* _Exercise objective_: For the entries below, the expected answer is the line with "BLACK WHIRLIGIG (479, 363, 55, 55)", the line with "AQUA READING LAMP", and every line between them, exactly as written, and nothing more.

[Spatial object tracking data]
┄┄┄┄┄┄┄┄┄┄

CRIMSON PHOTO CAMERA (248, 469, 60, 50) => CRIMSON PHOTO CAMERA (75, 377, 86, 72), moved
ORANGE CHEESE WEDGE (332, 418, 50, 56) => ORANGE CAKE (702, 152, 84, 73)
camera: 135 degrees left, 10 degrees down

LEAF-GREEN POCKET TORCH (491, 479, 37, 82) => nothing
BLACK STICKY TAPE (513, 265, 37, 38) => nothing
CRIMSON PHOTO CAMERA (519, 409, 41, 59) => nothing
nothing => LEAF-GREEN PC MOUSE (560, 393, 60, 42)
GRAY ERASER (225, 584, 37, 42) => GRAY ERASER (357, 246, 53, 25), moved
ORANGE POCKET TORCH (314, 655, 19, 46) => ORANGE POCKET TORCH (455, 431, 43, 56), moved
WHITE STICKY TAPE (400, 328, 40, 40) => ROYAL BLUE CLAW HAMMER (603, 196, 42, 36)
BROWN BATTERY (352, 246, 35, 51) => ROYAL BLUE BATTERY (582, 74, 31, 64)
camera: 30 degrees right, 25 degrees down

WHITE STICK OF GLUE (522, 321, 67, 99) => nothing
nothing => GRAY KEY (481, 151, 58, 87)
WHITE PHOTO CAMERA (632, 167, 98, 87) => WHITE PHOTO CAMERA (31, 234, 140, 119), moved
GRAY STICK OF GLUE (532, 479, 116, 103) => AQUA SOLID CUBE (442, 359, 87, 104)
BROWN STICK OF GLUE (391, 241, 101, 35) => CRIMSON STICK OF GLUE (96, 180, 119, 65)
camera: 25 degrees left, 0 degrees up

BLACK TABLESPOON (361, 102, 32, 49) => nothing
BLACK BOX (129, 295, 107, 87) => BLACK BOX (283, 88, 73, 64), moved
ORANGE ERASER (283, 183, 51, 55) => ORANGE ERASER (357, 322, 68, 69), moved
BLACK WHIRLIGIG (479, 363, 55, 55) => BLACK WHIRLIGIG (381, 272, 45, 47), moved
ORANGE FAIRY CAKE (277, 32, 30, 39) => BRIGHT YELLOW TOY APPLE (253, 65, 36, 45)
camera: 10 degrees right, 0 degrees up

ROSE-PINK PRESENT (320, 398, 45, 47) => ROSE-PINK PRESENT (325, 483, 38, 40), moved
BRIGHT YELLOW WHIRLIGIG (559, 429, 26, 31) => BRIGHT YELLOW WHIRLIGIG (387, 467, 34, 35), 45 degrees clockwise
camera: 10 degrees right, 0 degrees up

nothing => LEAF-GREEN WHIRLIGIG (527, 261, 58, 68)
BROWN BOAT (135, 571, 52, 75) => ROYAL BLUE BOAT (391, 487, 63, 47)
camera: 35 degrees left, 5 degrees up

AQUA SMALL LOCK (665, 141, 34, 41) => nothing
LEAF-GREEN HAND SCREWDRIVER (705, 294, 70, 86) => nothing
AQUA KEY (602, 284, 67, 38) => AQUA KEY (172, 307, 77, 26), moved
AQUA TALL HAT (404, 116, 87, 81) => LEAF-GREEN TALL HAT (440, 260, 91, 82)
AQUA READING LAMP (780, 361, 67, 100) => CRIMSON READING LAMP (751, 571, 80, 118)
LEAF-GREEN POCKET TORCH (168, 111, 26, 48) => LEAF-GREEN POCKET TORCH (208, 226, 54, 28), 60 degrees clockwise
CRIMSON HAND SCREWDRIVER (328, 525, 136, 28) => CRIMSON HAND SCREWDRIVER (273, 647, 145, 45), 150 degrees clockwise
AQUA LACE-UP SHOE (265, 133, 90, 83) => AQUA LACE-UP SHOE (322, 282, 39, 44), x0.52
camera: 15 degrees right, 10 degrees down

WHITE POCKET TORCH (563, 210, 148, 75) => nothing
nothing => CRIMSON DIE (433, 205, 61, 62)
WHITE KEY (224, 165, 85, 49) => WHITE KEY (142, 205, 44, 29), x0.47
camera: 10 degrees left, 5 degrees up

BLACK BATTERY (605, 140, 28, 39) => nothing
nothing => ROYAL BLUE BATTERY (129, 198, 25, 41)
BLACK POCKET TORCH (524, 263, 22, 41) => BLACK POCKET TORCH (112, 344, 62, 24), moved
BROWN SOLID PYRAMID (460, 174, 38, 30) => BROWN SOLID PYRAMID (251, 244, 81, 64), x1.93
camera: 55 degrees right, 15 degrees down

┄┄┄┄┄┄┄┄┄┄

* _Exercise response_:
BLACK WHIRLIGIG (479, 363, 55, 55) => BLACK WHIRLIGIG (381, 272, 45, 47), moved
ORANGE FAIRY CAKE (277, 32, 30, 39) => BRIGHT YELLOW TOY APPLE (253, 65, 36, 45)
camera: 10 degrees right, 0 degrees up

ROSE-PINK PRESENT (320, 398, 45, 47) => ROSE-PINK PRESENT (325, 483, 38, 40), moved
BRIGHT YELLOW WHIRLIGIG (559, 429, 26, 31) => BRIGHT YELLOW WHIRLIGIG (387, 467, 34, 35), 45 degrees clockwise
camera: 10 degrees right, 0 degrees up

nothing => LEAF-GREEN WHIRLIGIG (527, 261, 58, 68)
BROWN BOAT (135, 571, 52, 75) => ROYAL BLUE BOAT (391, 487, 63, 47)
camera: 35 degrees left, 5 degrees up

AQUA SMALL LOCK (665, 141, 34, 41) => nothing
LEAF-GREEN HAND SCREWDRIVER (705, 294, 70, 86) => nothing
AQUA KEY (602, 284, 67, 38) => AQUA KEY (172, 307, 77, 26), moved
AQUA TALL HAT (404, 116, 87, 81) => LEAF-GREEN TALL HAT (440, 260, 91, 82)
AQUA READING LAMP (780, 361, 67, 100) => CRIMSON READING LAMP (751, 571, 80, 118)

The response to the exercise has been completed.